TO DO:
A single number is wanted: how many lines of the records below contain the word "VLOAD".

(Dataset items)
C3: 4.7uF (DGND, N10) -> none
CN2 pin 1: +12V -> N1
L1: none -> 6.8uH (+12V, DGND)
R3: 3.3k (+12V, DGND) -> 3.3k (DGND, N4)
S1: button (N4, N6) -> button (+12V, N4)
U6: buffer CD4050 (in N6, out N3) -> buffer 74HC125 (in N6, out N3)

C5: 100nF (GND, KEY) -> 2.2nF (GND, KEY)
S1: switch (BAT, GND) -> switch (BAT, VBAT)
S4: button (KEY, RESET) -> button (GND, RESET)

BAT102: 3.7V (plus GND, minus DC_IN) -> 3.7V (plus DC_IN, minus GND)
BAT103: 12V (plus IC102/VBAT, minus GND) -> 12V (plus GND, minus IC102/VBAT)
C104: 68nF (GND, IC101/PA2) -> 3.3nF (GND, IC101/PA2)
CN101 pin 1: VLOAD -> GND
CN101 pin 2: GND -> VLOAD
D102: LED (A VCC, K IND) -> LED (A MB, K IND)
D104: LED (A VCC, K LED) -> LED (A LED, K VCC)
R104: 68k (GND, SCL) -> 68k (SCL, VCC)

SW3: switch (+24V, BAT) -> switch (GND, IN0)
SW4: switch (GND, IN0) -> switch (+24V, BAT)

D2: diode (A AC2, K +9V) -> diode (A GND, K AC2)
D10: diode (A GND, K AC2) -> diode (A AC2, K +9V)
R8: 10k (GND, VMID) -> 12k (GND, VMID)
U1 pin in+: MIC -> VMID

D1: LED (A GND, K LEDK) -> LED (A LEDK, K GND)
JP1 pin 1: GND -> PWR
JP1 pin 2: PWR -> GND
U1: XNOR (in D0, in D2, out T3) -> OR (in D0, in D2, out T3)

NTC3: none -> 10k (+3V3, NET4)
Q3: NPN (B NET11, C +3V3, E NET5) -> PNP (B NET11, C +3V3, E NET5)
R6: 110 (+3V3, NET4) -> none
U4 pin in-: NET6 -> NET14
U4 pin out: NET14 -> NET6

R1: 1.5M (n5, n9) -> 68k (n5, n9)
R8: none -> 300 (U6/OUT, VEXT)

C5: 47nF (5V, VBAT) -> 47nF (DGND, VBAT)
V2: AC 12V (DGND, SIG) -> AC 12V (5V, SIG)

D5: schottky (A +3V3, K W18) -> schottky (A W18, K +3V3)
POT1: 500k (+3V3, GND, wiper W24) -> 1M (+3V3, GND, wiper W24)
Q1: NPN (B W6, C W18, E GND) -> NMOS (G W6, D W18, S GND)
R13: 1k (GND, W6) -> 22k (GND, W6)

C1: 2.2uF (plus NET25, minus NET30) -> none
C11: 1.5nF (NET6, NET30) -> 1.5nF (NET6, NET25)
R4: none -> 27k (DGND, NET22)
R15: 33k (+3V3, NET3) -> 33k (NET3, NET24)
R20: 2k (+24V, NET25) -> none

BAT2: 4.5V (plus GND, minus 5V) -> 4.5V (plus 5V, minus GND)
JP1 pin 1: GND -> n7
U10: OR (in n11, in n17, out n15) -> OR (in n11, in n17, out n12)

ANSWER BOX:
2